### Exercise directions
When you find the line with "tambour [rose] (no. 1" among the records below, reproduce it and each line after it exactly, ending with the line with "nothing => quille [bleu]".

Spatial reasoning data
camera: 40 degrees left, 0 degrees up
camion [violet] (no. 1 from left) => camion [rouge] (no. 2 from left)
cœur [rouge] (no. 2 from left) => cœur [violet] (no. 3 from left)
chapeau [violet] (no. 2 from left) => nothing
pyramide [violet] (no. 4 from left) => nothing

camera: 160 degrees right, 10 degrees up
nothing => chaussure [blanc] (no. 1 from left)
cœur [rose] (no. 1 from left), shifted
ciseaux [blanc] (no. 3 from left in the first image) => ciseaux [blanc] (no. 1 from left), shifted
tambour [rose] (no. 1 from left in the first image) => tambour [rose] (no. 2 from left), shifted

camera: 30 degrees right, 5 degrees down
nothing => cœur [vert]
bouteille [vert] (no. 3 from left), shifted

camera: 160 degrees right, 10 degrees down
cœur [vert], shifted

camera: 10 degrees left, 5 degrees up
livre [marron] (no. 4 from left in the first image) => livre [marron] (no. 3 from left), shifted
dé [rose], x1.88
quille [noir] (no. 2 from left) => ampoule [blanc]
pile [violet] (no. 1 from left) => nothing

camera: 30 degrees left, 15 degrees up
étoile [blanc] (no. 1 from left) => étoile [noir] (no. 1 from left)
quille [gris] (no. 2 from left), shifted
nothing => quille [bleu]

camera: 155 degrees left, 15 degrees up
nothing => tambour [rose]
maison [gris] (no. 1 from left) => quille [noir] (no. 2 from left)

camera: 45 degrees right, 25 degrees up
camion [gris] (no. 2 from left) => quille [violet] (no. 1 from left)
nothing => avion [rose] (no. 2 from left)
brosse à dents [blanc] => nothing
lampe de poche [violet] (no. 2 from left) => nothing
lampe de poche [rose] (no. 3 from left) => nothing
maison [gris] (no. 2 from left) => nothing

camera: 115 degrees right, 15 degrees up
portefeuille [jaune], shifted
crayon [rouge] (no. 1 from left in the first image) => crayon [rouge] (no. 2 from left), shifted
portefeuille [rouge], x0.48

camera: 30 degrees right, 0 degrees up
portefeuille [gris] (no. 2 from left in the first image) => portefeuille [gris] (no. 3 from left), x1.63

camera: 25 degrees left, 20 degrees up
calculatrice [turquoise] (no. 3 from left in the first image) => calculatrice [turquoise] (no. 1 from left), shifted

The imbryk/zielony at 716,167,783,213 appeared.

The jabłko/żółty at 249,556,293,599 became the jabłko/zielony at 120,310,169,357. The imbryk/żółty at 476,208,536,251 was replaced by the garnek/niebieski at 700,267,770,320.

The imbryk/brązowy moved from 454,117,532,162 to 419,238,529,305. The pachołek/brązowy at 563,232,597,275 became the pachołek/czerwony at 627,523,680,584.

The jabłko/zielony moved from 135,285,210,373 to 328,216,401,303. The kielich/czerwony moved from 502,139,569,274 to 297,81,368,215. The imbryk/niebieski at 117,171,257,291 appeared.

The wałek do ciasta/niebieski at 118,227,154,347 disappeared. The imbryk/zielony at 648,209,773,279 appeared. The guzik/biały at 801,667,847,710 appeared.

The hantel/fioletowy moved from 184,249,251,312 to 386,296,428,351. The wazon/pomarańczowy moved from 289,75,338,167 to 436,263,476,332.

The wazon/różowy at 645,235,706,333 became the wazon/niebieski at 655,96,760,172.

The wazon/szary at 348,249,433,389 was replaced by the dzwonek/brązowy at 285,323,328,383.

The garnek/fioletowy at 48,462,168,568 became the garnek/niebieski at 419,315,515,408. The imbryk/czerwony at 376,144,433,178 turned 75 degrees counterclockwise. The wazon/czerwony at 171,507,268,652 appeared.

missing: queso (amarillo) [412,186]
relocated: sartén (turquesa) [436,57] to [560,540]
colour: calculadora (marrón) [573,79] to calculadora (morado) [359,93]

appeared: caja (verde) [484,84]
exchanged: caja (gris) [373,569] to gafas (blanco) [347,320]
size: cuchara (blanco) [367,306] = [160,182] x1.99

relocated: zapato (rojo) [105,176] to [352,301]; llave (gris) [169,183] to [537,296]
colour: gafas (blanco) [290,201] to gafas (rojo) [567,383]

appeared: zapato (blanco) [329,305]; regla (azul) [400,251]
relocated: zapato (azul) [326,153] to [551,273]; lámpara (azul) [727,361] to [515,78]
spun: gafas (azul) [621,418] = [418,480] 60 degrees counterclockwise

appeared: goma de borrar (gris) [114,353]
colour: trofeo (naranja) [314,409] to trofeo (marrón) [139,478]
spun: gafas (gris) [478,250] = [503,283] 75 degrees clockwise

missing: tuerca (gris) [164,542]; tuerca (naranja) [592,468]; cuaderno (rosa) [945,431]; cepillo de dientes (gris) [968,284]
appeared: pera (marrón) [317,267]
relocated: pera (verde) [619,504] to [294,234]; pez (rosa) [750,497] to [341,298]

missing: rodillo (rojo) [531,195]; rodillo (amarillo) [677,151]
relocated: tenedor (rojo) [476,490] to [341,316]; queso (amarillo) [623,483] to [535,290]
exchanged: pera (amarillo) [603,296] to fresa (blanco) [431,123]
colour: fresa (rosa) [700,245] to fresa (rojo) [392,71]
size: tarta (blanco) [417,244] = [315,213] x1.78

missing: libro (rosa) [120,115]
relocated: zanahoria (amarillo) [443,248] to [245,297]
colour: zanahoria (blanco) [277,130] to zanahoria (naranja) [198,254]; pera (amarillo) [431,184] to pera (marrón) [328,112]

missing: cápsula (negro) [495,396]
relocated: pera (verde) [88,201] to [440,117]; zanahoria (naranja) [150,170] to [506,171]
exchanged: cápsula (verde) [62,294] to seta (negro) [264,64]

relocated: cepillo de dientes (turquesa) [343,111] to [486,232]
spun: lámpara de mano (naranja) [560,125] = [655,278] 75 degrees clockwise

### Completed task
tambour [rose] (no. 1 from left in the first image) => tambour [rose] (no. 2 from left), shifted

camera: 30 degrees right, 5 degrees down
nothing => cœur [vert]
bouteille [vert] (no. 3 from left), shifted

camera: 160 degrees right, 10 degrees down
cœur [vert], shifted

camera: 10 degrees left, 5 degrees up
livre [marron] (no. 4 from left in the first image) => livre [marron] (no. 3 from left), shifted
dé [rose], x1.88
quille [noir] (no. 2 from left) => ampoule [blanc]
pile [violet] (no. 1 from left) => nothing

camera: 30 degrees left, 15 degrees up
étoile [blanc] (no. 1 from left) => étoile [noir] (no. 1 from left)
quille [gris] (no. 2 from left), shifted
nothing => quille [bleu]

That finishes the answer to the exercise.